§ What to produce: Each line below is to be written out once more, precisely as given.

§ Dataset content:
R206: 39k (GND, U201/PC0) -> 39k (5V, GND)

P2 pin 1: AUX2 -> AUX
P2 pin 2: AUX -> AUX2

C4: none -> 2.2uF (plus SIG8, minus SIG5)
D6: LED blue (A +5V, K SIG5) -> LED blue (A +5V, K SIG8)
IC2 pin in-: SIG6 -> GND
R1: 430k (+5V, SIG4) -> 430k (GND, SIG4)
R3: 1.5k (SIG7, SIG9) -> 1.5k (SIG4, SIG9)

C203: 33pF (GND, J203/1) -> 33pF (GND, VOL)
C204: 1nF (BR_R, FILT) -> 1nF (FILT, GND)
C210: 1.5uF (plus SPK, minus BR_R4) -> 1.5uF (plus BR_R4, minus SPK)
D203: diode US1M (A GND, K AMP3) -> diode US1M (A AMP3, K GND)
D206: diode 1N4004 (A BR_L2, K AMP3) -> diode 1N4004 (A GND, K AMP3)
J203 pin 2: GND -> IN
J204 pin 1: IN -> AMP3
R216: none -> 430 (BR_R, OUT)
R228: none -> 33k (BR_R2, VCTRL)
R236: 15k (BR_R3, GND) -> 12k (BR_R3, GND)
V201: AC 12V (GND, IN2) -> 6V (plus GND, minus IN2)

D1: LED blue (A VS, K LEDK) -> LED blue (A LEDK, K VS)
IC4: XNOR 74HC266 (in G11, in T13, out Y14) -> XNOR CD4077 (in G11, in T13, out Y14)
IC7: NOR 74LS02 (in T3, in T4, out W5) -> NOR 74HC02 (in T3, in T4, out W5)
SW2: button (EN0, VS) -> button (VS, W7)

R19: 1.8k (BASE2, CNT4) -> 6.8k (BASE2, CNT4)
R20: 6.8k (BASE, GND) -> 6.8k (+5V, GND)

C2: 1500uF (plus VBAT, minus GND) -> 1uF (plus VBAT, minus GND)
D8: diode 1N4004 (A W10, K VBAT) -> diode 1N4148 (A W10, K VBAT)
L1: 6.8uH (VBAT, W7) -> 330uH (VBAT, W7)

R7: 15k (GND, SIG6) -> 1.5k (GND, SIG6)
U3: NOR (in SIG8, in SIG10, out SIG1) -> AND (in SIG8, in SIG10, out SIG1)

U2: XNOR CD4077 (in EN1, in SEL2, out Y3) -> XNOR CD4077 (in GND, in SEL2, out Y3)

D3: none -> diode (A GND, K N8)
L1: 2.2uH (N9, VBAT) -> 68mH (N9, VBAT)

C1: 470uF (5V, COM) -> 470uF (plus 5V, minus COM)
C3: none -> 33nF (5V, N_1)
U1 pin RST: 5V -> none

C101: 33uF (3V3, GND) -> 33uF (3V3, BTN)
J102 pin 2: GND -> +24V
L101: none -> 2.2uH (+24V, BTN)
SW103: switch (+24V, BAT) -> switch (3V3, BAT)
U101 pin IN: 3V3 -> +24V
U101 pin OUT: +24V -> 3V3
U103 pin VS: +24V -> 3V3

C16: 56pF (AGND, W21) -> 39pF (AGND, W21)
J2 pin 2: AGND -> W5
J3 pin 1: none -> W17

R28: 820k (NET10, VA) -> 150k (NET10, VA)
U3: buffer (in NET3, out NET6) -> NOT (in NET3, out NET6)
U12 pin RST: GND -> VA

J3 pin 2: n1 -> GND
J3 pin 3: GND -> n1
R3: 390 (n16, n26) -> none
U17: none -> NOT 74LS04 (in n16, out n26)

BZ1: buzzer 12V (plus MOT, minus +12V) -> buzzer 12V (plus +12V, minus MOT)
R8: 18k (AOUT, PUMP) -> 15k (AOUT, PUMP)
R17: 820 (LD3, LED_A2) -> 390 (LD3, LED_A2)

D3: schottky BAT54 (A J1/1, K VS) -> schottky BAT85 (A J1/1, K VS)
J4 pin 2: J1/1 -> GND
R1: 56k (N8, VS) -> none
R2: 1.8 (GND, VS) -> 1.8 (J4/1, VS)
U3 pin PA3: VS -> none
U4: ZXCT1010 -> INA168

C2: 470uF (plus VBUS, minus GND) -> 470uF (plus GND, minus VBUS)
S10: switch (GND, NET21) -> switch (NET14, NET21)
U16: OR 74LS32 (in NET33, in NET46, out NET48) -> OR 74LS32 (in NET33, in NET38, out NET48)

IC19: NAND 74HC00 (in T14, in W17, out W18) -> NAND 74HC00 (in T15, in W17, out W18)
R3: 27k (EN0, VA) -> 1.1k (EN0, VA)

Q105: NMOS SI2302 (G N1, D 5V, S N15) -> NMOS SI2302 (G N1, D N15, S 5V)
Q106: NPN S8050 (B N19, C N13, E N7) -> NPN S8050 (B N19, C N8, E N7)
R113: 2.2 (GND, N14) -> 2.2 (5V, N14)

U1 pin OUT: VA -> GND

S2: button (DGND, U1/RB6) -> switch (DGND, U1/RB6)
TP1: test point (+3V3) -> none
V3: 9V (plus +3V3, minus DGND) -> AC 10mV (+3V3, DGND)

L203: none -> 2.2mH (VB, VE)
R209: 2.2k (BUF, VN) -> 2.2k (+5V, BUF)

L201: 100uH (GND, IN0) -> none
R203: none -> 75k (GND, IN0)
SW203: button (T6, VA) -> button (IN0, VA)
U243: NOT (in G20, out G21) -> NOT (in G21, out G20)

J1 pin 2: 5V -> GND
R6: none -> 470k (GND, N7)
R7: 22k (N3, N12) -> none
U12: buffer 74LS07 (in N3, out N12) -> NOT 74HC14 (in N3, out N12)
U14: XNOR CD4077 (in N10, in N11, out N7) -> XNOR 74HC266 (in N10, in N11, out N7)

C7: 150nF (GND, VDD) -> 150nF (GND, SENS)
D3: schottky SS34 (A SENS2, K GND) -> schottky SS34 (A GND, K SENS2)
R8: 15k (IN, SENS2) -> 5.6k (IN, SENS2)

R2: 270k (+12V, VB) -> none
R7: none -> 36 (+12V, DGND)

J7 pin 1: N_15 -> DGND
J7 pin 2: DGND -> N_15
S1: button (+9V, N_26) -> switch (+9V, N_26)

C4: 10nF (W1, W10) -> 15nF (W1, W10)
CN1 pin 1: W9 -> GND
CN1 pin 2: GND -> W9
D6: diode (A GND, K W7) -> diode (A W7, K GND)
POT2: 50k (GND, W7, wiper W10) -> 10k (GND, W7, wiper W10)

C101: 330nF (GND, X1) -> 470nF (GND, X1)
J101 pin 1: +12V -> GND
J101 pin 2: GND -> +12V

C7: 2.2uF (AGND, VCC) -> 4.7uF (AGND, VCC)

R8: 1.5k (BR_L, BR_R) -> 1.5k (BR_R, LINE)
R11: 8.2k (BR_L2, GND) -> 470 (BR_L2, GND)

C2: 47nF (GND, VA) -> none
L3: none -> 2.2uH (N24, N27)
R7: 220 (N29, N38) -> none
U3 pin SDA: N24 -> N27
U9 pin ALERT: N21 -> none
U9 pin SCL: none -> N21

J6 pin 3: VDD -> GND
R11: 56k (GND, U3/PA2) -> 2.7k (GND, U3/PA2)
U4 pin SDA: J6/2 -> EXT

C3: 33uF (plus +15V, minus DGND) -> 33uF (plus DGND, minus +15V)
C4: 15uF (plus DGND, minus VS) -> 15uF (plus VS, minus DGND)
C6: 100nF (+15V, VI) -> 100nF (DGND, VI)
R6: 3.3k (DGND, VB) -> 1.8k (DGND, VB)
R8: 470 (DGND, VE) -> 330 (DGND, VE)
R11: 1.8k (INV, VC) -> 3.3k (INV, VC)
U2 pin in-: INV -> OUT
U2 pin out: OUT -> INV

§ Task solution:
R206: 39k (GND, U201/PC0) -> 39k (5V, GND)

P2 pin 1: AUX2 -> AUX
P2 pin 2: AUX -> AUX2

C4: none -> 2.2uF (plus SIG8, minus SIG5)
D6: LED blue (A +5V, K SIG5) -> LED blue (A +5V, K SIG8)
IC2 pin in-: SIG6 -> GND
R1: 430k (+5V, SIG4) -> 430k (GND, SIG4)
R3: 1.5k (SIG7, SIG9) -> 1.5k (SIG4, SIG9)

C203: 33pF (GND, J203/1) -> 33pF (GND, VOL)
C204: 1nF (BR_R, FILT) -> 1nF (FILT, GND)
C210: 1.5uF (plus SPK, minus BR_R4) -> 1.5uF (plus BR_R4, minus SPK)
D203: diode US1M (A GND, K AMP3) -> diode US1M (A AMP3, K GND)
D206: diode 1N4004 (A BR_L2, K AMP3) -> diode 1N4004 (A GND, K AMP3)
J203 pin 2: GND -> IN
J204 pin 1: IN -> AMP3
R216: none -> 430 (BR_R, OUT)
R228: none -> 33k (BR_R2, VCTRL)
R236: 15k (BR_R3, GND) -> 12k (BR_R3, GND)
V201: AC 12V (GND, IN2) -> 6V (plus GND, minus IN2)

D1: LED blue (A VS, K LEDK) -> LED blue (A LEDK, K VS)
IC4: XNOR 74HC266 (in G11, in T13, out Y14) -> XNOR CD4077 (in G11, in T13, out Y14)
IC7: NOR 74LS02 (in T3, in T4, out W5) -> NOR 74HC02 (in T3, in T4, out W5)
SW2: button (EN0, VS) -> button (VS, W7)

R19: 1.8k (BASE2, CNT4) -> 6.8k (BASE2, CNT4)
R20: 6.8k (BASE, GND) -> 6.8k (+5V, GND)

C2: 1500uF (plus VBAT, minus GND) -> 1uF (plus VBAT, minus GND)
D8: diode 1N4004 (A W10, K VBAT) -> diode 1N4148 (A W10, K VBAT)
L1: 6.8uH (VBAT, W7) -> 330uH (VBAT, W7)

R7: 15k (GND, SIG6) -> 1.5k (GND, SIG6)
U3: NOR (in SIG8, in SIG10, out SIG1) -> AND (in SIG8, in SIG10, out SIG1)

U2: XNOR CD4077 (in EN1, in SEL2, out Y3) -> XNOR CD4077 (in GND, in SEL2, out Y3)

D3: none -> diode (A GND, K N8)
L1: 2.2uH (N9, VBAT) -> 68mH (N9, VBAT)

C1: 470uF (5V, COM) -> 470uF (plus 5V, minus COM)
C3: none -> 33nF (5V, N_1)
U1 pin RST: 5V -> none

C101: 33uF (3V3, GND) -> 33uF (3V3, BTN)
J102 pin 2: GND -> +24V
L101: none -> 2.2uH (+24V, BTN)
SW103: switch (+24V, BAT) -> switch (3V3, BAT)
U101 pin IN: 3V3 -> +24V
U101 pin OUT: +24V -> 3V3
U103 pin VS: +24V -> 3V3

C16: 56pF (AGND, W21) -> 39pF (AGND, W21)
J2 pin 2: AGND -> W5
J3 pin 1: none -> W17

R28: 820k (NET10, VA) -> 150k (NET10, VA)
U3: buffer (in NET3, out NET6) -> NOT (in NET3, out NET6)
U12 pin RST: GND -> VA

J3 pin 2: n1 -> GND
J3 pin 3: GND -> n1
R3: 390 (n16, n26) -> none
U17: none -> NOT 74LS04 (in n16, out n26)

BZ1: buzzer 12V (plus MOT, minus +12V) -> buzzer 12V (plus +12V, minus MOT)
R8: 18k (AOUT, PUMP) -> 15k (AOUT, PUMP)
R17: 820 (LD3, LED_A2) -> 390 (LD3, LED_A2)

D3: schottky BAT54 (A J1/1, K VS) -> schottky BAT85 (A J1/1, K VS)
J4 pin 2: J1/1 -> GND
R1: 56k (N8, VS) -> none
R2: 1.8 (GND, VS) -> 1.8 (J4/1, VS)
U3 pin PA3: VS -> none
U4: ZXCT1010 -> INA168

C2: 470uF (plus VBUS, minus GND) -> 470uF (plus GND, minus VBUS)
S10: switch (GND, NET21) -> switch (NET14, NET21)
U16: OR 74LS32 (in NET33, in NET46, out NET48) -> OR 74LS32 (in NET33, in NET38, out NET48)

IC19: NAND 74HC00 (in T14, in W17, out W18) -> NAND 74HC00 (in T15, in W17, out W18)
R3: 27k (EN0, VA) -> 1.1k (EN0, VA)

Q105: NMOS SI2302 (G N1, D 5V, S N15) -> NMOS SI2302 (G N1, D N15, S 5V)
Q106: NPN S8050 (B N19, C N13, E N7) -> NPN S8050 (B N19, C N8, E N7)
R113: 2.2 (GND, N14) -> 2.2 (5V, N14)

U1 pin OUT: VA -> GND

S2: button (DGND, U1/RB6) -> switch (DGND, U1/RB6)
TP1: test point (+3V3) -> none
V3: 9V (plus +3V3, minus DGND) -> AC 10mV (+3V3, DGND)

L203: none -> 2.2mH (VB, VE)
R209: 2.2k (BUF, VN) -> 2.2k (+5V, BUF)

L201: 100uH (GND, IN0) -> none
R203: none -> 75k (GND, IN0)
SW203: button (T6, VA) -> button (IN0, VA)
U243: NOT (in G20, out G21) -> NOT (in G21, out G20)

J1 pin 2: 5V -> GND
R6: none -> 470k (GND, N7)
R7: 22k (N3, N12) -> none
U12: buffer 74LS07 (in N3, out N12) -> NOT 74HC14 (in N3, out N12)
U14: XNOR CD4077 (in N10, in N11, out N7) -> XNOR 74HC266 (in N10, in N11, out N7)

C7: 150nF (GND, VDD) -> 150nF (GND, SENS)
D3: schottky SS34 (A SENS2, K GND) -> schottky SS34 (A GND, K SENS2)
R8: 15k (IN, SENS2) -> 5.6k (IN, SENS2)

R2: 270k (+12V, VB) -> none
R7: none -> 36 (+12V, DGND)

J7 pin 1: N_15 -> DGND
J7 pin 2: DGND -> N_15
S1: button (+9V, N_26) -> switch (+9V, N_26)

C4: 10nF (W1, W10) -> 15nF (W1, W10)
CN1 pin 1: W9 -> GND
CN1 pin 2: GND -> W9
D6: diode (A GND, K W7) -> diode (A W7, K GND)
POT2: 50k (GND, W7, wiper W10) -> 10k (GND, W7, wiper W10)

C101: 330nF (GND, X1) -> 470nF (GND, X1)
J101 pin 1: +12V -> GND
J101 pin 2: GND -> +12V

C7: 2.2uF (AGND, VCC) -> 4.7uF (AGND, VCC)

R8: 1.5k (BR_L, BR_R) -> 1.5k (BR_R, LINE)
R11: 8.2k (BR_L2, GND) -> 470 (BR_L2, GND)

C2: 47nF (GND, VA) -> none
L3: none -> 2.2uH (N24, N27)
R7: 220 (N29, N38) -> none
U3 pin SDA: N24 -> N27
U9 pin ALERT: N21 -> none
U9 pin SCL: none -> N21

J6 pin 3: VDD -> GND
R11: 56k (GND, U3/PA2) -> 2.7k (GND, U3/PA2)
U4 pin SDA: J6/2 -> EXT

C3: 33uF (plus +15V, minus DGND) -> 33uF (plus DGND, minus +15V)
C4: 15uF (plus DGND, minus VS) -> 15uF (plus VS, minus DGND)
C6: 100nF (+15V, VI) -> 100nF (DGND, VI)
R6: 3.3k (DGND, VB) -> 1.8k (DGND, VB)
R8: 470 (DGND, VE) -> 330 (DGND, VE)
R11: 1.8k (INV, VC) -> 3.3k (INV, VC)
U2 pin in-: INV -> OUT
U2 pin out: OUT -> INV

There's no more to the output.